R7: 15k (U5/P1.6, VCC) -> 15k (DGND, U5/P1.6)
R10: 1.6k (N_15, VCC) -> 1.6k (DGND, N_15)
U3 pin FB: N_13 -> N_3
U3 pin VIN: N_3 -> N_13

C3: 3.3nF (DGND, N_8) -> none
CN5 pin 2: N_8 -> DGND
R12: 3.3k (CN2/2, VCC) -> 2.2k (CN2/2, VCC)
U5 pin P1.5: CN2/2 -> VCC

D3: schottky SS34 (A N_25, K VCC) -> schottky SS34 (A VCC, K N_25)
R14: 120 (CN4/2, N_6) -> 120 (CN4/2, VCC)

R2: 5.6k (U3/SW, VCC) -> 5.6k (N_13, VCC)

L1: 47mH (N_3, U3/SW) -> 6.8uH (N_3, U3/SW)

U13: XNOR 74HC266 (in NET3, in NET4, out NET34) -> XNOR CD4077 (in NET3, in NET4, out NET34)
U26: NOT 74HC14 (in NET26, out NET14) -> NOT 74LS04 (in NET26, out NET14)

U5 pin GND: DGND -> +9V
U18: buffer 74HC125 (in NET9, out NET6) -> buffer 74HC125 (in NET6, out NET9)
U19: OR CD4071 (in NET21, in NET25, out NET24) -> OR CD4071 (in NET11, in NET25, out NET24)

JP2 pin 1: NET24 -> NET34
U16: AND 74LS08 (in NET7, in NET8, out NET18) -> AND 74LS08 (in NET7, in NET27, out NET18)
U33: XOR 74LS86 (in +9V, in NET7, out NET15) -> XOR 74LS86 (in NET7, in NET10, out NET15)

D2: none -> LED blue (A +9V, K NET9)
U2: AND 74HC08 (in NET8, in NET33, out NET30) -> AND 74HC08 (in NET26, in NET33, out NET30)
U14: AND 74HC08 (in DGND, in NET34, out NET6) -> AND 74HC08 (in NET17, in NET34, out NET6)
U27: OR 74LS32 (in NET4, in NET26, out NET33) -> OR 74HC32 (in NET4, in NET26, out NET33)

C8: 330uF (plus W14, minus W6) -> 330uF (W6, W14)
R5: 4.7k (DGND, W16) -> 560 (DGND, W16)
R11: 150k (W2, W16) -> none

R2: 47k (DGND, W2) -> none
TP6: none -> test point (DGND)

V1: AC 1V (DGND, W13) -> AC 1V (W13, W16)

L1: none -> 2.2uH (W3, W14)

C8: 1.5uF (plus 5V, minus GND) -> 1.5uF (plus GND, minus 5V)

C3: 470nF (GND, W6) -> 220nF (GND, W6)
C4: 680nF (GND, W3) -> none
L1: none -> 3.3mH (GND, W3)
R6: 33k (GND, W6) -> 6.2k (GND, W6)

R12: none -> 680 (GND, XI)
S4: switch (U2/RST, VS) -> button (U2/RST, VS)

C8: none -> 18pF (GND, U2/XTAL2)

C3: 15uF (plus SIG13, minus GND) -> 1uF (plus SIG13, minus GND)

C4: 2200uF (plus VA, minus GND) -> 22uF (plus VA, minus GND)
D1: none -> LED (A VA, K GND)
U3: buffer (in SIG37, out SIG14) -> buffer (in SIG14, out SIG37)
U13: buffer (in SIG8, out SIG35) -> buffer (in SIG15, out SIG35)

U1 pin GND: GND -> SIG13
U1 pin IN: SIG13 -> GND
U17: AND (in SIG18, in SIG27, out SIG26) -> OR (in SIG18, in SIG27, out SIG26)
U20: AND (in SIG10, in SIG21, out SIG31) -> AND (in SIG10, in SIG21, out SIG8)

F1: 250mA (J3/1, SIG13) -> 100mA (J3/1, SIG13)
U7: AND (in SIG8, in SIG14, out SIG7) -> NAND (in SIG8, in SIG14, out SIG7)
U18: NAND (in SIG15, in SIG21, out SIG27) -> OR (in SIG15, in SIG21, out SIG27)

* [Task prompt]
Each record should come back exactly as written.

* [Completed exercise]
R7: 15k (U5/P1.6, VCC) -> 15k (DGND, U5/P1.6)
R10: 1.6k (N_15, VCC) -> 1.6k (DGND, N_15)
U3 pin FB: N_13 -> N_3
U3 pin VIN: N_3 -> N_13

C3: 3.3nF (DGND, N_8) -> none
CN5 pin 2: N_8 -> DGND
R12: 3.3k (CN2/2, VCC) -> 2.2k (CN2/2, VCC)
U5 pin P1.5: CN2/2 -> VCC

D3: schottky SS34 (A N_25, K VCC) -> schottky SS34 (A VCC, K N_25)
R14: 120 (CN4/2, N_6) -> 120 (CN4/2, VCC)

R2: 5.6k (U3/SW, VCC) -> 5.6k (N_13, VCC)

L1: 47mH (N_3, U3/SW) -> 6.8uH (N_3, U3/SW)

U13: XNOR 74HC266 (in NET3, in NET4, out NET34) -> XNOR CD4077 (in NET3, in NET4, out NET34)
U26: NOT 74HC14 (in NET26, out NET14) -> NOT 74LS04 (in NET26, out NET14)

U5 pin GND: DGND -> +9V
U18: buffer 74HC125 (in NET9, out NET6) -> buffer 74HC125 (in NET6, out NET9)
U19: OR CD4071 (in NET21, in NET25, out NET24) -> OR CD4071 (in NET11, in NET25, out NET24)

JP2 pin 1: NET24 -> NET34
U16: AND 74LS08 (in NET7, in NET8, out NET18) -> AND 74LS08 (in NET7, in NET27, out NET18)
U33: XOR 74LS86 (in +9V, in NET7, out NET15) -> XOR 74LS86 (in NET7, in NET10, out NET15)

D2: none -> LED blue (A +9V, K NET9)
U2: AND 74HC08 (in NET8, in NET33, out NET30) -> AND 74HC08 (in NET26, in NET33, out NET30)
U14: AND 74HC08 (in DGND, in NET34, out NET6) -> AND 74HC08 (in NET17, in NET34, out NET6)
U27: OR 74LS32 (in NET4, in NET26, out NET33) -> OR 74HC32 (in NET4, in NET26, out NET33)

C8: 330uF (plus W14, minus W6) -> 330uF (W6, W14)
R5: 4.7k (DGND, W16) -> 560 (DGND, W16)
R11: 150k (W2, W16) -> none

R2: 47k (DGND, W2) -> none
TP6: none -> test point (DGND)

V1: AC 1V (DGND, W13) -> AC 1V (W13, W16)

L1: none -> 2.2uH (W3, W14)

C8: 1.5uF (plus 5V, minus GND) -> 1.5uF (plus GND, minus 5V)

C3: 470nF (GND, W6) -> 220nF (GND, W6)
C4: 680nF (GND, W3) -> none
L1: none -> 3.3mH (GND, W3)
R6: 33k (GND, W6) -> 6.2k (GND, W6)

R12: none -> 680 (GND, XI)
S4: switch (U2/RST, VS) -> button (U2/RST, VS)

C8: none -> 18pF (GND, U2/XTAL2)

C3: 15uF (plus SIG13, minus GND) -> 1uF (plus SIG13, minus GND)

C4: 2200uF (plus VA, minus GND) -> 22uF (plus VA, minus GND)
D1: none -> LED (A VA, K GND)
U3: buffer (in SIG37, out SIG14) -> buffer (in SIG14, out SIG37)
U13: buffer (in SIG8, out SIG35) -> buffer (in SIG15, out SIG35)

U1 pin GND: GND -> SIG13
U1 pin IN: SIG13 -> GND
U17: AND (in SIG18, in SIG27, out SIG26) -> OR (in SIG18, in SIG27, out SIG26)
U20: AND (in SIG10, in SIG21, out SIG31) -> AND (in SIG10, in SIG21, out SIG8)

F1: 250mA (J3/1, SIG13) -> 100mA (J3/1, SIG13)
U7: AND (in SIG8, in SIG14, out SIG7) -> NAND (in SIG8, in SIG14, out SIG7)
U18: NAND (in SIG15, in SIG21, out SIG27) -> OR (in SIG15, in SIG21, out SIG27)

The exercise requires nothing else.